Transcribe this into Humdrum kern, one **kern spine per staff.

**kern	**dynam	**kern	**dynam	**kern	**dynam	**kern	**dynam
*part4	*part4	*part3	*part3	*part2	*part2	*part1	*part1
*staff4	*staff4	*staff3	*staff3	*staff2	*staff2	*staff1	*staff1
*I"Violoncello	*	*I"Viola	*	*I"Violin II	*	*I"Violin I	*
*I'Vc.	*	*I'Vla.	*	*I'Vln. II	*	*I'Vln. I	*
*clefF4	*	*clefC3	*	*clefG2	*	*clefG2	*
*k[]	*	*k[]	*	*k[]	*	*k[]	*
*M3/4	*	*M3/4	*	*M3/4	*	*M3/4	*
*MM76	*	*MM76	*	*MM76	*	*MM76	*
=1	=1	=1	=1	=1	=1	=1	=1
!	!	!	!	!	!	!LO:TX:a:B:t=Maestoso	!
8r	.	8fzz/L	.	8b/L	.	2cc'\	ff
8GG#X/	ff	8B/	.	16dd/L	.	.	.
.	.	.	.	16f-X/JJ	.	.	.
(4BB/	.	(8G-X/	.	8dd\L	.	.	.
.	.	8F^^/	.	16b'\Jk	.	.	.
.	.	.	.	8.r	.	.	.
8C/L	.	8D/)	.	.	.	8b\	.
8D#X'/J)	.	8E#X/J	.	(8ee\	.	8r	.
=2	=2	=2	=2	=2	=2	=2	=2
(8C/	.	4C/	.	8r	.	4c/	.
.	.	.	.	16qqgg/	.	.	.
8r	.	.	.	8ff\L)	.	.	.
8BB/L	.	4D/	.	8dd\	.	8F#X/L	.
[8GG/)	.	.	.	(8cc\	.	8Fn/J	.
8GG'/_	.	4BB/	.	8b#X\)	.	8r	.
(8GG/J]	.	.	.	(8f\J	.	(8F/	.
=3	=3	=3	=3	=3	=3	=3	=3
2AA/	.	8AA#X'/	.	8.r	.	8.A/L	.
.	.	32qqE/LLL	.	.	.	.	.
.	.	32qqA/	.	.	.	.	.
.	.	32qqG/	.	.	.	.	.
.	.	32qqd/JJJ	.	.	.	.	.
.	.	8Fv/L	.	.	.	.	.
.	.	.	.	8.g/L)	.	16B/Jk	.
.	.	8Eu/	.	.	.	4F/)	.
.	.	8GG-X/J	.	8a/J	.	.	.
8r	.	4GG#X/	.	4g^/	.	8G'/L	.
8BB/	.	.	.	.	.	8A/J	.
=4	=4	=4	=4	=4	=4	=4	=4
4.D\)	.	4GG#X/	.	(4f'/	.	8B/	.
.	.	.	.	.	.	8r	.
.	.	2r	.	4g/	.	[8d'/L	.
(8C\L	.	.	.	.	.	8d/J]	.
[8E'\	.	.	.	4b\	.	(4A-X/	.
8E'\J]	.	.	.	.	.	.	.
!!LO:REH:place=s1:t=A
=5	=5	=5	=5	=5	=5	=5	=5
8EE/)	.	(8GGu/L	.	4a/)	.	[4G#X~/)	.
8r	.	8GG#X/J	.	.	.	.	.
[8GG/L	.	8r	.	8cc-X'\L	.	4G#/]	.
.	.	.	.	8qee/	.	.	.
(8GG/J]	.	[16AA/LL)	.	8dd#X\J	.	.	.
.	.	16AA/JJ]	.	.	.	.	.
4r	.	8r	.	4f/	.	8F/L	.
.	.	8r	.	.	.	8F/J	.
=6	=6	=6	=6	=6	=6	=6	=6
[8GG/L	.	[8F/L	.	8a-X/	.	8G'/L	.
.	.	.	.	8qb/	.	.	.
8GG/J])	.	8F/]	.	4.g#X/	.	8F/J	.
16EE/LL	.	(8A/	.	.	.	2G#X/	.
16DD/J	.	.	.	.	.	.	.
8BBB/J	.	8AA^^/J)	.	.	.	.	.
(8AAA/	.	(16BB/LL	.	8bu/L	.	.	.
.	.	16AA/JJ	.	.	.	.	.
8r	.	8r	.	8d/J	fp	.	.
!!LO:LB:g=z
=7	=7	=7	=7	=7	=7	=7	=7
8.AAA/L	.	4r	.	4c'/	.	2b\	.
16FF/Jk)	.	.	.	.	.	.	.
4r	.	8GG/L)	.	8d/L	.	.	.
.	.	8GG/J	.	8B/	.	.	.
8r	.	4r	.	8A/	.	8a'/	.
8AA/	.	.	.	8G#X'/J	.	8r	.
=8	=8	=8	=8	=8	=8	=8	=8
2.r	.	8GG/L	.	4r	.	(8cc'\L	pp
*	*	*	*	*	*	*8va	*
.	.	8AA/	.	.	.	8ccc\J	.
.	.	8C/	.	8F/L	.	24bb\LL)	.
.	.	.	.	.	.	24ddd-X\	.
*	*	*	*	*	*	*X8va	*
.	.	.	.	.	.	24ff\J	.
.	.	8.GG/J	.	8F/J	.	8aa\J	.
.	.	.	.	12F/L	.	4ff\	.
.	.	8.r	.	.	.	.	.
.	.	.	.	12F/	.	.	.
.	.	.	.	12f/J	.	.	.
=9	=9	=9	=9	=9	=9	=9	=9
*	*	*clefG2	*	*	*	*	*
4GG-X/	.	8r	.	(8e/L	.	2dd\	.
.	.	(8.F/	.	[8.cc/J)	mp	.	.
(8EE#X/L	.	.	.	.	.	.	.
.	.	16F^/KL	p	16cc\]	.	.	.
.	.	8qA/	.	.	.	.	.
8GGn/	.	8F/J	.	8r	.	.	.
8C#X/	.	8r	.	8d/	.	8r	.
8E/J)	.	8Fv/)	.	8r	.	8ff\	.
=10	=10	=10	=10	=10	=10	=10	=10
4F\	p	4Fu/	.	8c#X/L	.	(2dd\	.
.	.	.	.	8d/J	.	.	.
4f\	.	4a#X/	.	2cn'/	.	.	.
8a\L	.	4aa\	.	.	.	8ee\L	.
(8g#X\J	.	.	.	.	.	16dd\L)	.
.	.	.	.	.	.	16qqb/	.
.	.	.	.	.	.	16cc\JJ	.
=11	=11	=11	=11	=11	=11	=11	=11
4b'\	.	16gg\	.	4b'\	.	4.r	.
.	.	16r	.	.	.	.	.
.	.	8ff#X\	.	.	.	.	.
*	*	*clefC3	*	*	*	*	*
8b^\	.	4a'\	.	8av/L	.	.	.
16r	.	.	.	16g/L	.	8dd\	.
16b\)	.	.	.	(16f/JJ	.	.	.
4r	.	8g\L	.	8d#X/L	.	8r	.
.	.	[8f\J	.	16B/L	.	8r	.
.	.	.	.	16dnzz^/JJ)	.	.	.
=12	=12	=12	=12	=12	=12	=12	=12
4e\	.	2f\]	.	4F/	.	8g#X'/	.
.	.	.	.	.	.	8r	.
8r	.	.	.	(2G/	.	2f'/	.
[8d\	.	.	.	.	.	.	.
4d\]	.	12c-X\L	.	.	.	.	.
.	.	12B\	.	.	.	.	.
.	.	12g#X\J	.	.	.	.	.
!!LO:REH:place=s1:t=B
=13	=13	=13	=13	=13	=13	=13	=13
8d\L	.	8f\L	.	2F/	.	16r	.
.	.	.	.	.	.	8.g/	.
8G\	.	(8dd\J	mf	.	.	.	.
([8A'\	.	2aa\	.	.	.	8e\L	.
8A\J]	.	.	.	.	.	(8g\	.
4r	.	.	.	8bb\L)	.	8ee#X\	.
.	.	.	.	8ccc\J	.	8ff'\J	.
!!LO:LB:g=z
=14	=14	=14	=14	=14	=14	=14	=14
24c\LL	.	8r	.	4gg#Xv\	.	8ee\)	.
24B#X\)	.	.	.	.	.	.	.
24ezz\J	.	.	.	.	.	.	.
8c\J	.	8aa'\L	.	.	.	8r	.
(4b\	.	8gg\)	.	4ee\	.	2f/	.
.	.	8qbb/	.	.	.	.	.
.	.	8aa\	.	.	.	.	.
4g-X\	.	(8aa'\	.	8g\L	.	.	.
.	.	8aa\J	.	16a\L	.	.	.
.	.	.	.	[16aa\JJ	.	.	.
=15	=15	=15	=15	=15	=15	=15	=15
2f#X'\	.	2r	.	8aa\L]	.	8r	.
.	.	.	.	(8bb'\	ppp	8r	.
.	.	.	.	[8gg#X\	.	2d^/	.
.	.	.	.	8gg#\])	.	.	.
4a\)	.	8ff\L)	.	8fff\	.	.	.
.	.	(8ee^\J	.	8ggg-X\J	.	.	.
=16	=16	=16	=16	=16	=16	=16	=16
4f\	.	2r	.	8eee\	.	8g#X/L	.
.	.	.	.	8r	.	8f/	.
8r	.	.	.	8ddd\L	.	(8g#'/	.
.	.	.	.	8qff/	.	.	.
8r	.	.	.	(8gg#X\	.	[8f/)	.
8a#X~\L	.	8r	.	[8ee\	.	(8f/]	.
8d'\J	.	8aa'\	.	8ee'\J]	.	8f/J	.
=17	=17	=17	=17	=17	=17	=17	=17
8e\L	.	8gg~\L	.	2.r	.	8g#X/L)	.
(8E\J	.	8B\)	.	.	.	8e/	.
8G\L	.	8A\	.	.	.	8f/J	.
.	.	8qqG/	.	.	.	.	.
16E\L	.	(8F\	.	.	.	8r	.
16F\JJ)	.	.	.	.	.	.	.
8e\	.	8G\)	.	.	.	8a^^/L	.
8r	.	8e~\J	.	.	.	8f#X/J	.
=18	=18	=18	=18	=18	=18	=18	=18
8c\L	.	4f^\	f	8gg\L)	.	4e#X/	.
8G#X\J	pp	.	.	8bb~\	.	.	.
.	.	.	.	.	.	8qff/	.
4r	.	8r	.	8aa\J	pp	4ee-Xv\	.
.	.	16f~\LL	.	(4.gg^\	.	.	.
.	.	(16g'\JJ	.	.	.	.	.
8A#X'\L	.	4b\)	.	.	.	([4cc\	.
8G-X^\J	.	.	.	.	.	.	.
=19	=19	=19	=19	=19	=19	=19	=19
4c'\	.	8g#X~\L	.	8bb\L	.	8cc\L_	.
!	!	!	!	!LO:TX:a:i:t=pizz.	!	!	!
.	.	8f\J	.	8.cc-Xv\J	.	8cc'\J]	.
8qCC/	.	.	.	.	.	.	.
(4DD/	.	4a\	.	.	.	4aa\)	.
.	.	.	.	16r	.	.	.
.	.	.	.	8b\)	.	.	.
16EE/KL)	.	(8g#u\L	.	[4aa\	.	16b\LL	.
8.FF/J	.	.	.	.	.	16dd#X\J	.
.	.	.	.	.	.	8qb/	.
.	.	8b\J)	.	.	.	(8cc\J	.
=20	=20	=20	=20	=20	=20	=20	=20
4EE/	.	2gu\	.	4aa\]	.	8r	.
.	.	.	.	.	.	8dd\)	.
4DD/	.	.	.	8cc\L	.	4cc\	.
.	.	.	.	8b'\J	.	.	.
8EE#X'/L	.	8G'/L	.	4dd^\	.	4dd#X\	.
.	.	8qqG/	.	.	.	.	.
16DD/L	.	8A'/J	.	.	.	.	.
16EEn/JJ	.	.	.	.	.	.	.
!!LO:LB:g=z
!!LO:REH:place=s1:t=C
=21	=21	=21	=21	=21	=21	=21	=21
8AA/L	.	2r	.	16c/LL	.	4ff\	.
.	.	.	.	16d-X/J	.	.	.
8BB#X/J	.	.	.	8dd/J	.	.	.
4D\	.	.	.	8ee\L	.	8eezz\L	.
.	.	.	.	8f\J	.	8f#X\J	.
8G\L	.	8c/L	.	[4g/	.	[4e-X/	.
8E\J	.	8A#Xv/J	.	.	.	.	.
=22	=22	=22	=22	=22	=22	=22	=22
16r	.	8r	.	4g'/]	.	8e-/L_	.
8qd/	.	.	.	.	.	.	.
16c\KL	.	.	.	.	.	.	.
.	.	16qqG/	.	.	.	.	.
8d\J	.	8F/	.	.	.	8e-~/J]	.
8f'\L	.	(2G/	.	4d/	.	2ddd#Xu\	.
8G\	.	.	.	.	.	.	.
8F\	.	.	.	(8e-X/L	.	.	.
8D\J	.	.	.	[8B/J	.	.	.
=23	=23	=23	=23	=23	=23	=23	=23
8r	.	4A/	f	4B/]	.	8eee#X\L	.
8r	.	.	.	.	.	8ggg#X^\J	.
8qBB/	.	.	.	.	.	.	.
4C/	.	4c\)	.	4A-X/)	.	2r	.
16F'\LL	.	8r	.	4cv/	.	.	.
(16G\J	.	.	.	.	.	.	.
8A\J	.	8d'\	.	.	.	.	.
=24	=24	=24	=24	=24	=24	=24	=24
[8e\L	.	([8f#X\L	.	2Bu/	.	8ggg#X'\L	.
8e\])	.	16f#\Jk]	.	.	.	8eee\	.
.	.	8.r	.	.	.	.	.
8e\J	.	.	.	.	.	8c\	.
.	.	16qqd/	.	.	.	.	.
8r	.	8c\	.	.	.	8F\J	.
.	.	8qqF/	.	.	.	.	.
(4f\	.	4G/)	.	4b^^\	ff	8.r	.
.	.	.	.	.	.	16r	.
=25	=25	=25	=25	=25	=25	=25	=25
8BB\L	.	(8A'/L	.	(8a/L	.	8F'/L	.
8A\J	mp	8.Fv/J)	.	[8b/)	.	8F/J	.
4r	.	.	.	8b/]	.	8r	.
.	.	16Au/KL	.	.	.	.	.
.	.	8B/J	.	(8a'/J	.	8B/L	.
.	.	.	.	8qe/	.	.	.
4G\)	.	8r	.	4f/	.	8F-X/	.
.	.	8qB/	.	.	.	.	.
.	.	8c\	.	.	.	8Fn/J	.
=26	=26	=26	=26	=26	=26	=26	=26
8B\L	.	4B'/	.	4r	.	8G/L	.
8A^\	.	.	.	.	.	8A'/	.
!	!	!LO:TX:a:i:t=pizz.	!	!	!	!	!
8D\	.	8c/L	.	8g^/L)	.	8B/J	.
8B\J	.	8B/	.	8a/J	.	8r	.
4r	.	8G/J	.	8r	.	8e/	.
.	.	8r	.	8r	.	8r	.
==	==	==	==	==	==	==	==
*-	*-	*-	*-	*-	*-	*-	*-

Die Aufgabe: Gib jede Zeile der Datensätze oben wieder, in der das Wort „place“ vorkommt.

Antwort:
!!LO:REH:place=s1:t=A
!!LO:REH:place=s1:t=B
!!LO:REH:place=s1:t=C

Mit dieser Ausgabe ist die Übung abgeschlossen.